WORK TO COMPLETE >> Throughout the material, some lines may have the word "amarillo". Count them and give the number only.

DATA EXTRACT >>
-*-
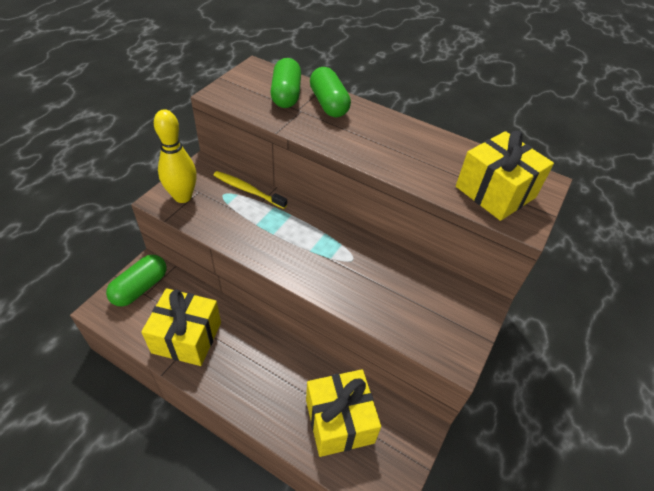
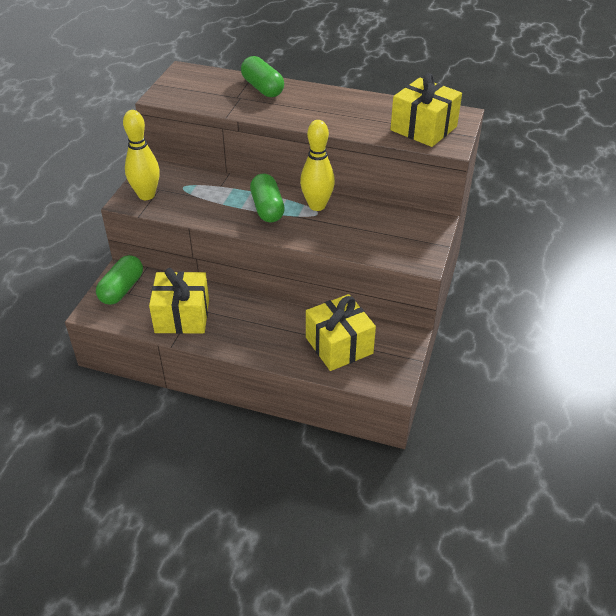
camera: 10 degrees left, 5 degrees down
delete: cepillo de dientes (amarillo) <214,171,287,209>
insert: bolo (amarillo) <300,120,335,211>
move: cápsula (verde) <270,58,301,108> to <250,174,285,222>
-*-
RESULT OF THE TASK >> 2